▸ **Stored items**:
.....

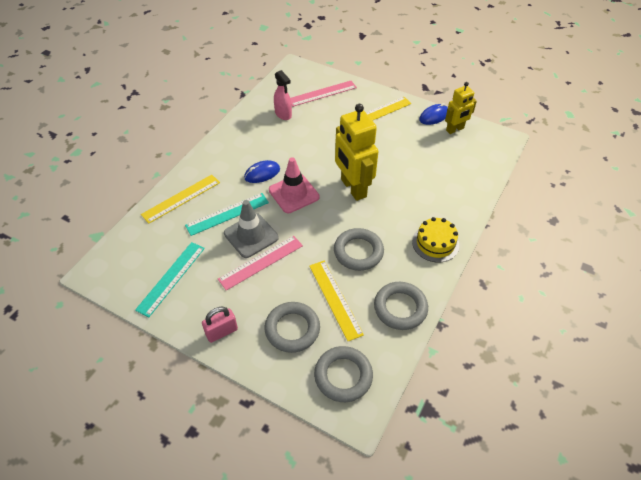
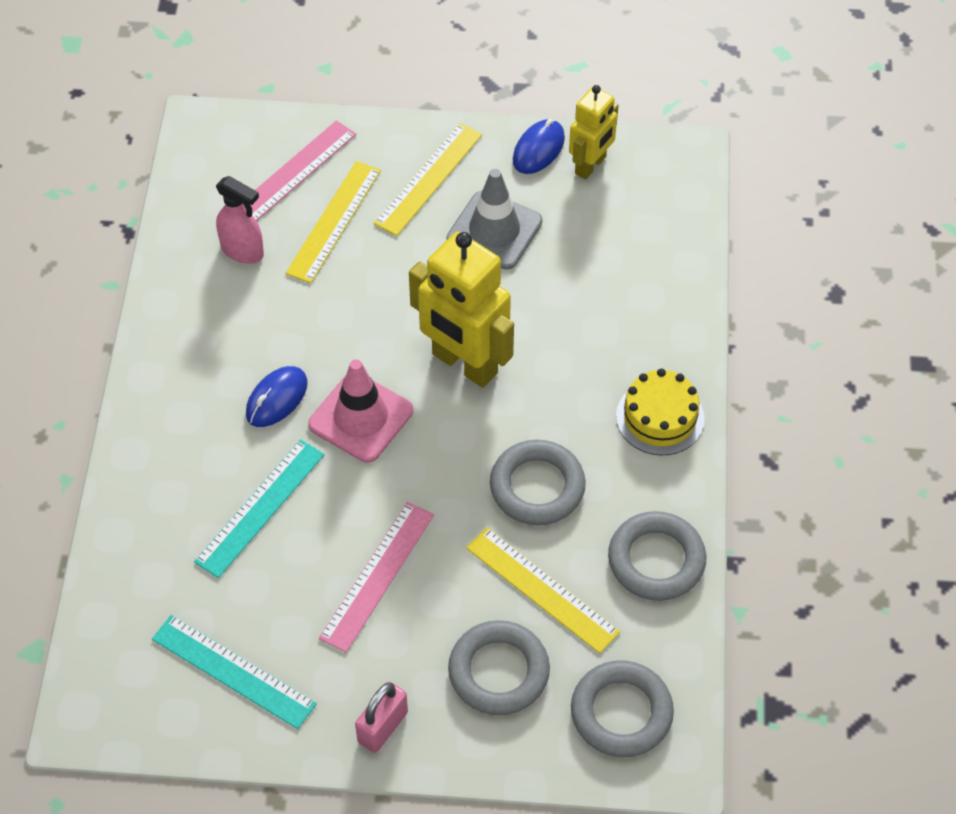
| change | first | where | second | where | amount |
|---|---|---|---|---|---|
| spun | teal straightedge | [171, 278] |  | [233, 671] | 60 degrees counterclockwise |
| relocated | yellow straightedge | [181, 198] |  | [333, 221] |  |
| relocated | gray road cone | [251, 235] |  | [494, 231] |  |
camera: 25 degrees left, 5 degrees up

.....

▸ **Exercise**:
Reprint each of the records exactly and skip the images.

▸ **Finished task**:
| change | first | where | second | where | amount |
|---|---|---|---|---|---|
| spun | teal straightedge | [171, 278] |  | [233, 671] | 60 degrees counterclockwise |
| relocated | yellow straightedge | [181, 198] |  | [333, 221] |  |
| relocated | gray road cone | [251, 235] |  | [494, 231] |  |
camera: 25 degrees left, 5 degrees up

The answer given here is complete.